[Stated exercise]
Reproduce the material below word for word, keeping every line in its original order.

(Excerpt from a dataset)
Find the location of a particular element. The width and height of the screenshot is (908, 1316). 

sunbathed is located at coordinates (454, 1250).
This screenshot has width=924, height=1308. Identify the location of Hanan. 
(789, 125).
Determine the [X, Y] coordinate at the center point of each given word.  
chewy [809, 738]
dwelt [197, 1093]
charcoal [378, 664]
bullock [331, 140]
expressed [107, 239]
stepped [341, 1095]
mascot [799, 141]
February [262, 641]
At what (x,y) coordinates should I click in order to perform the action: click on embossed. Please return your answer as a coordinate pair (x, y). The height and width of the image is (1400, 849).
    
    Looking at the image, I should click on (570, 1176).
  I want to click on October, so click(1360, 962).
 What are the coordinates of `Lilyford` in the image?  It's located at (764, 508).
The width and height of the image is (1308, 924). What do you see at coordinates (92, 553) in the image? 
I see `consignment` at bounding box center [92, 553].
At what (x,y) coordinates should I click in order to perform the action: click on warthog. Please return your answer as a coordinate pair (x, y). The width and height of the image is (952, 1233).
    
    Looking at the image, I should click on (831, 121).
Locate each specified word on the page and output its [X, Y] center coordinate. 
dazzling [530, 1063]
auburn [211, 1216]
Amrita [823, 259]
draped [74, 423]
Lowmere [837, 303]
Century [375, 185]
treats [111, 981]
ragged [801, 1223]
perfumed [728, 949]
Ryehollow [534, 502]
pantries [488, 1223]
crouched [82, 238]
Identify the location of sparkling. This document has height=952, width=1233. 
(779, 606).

[Written solution]
Find the location of a particular element. The width and height of the screenshot is (908, 1316). 

sunbathed is located at coordinates (454, 1250).
This screenshot has width=924, height=1308. Identify the location of Hanan. 
(789, 125).
Determine the [X, Y] coordinate at the center point of each given word.  
chewy [809, 738]
dwelt [197, 1093]
charcoal [378, 664]
bullock [331, 140]
expressed [107, 239]
stepped [341, 1095]
mascot [799, 141]
February [262, 641]
At what (x,y) coordinates should I click in order to perform the action: click on embossed. Please return your answer as a coordinate pair (x, y). The height and width of the image is (1400, 849).
    
    Looking at the image, I should click on (570, 1176).
  I want to click on October, so click(1360, 962).
 What are the coordinates of `Lilyford` in the image?  It's located at (764, 508).
The width and height of the image is (1308, 924). What do you see at coordinates (92, 553) in the image? 
I see `consignment` at bounding box center [92, 553].
At what (x,y) coordinates should I click in order to perform the action: click on warthog. Please return your answer as a coordinate pair (x, y). The width and height of the image is (952, 1233).
    
    Looking at the image, I should click on (831, 121).
Locate each specified word on the page and output its [X, Y] center coordinate. 
dazzling [530, 1063]
auburn [211, 1216]
Amrita [823, 259]
draped [74, 423]
Lowmere [837, 303]
Century [375, 185]
treats [111, 981]
ragged [801, 1223]
perfumed [728, 949]
Ryehollow [534, 502]
pantries [488, 1223]
crouched [82, 238]
Identify the location of sparkling. This document has height=952, width=1233. 
(779, 606).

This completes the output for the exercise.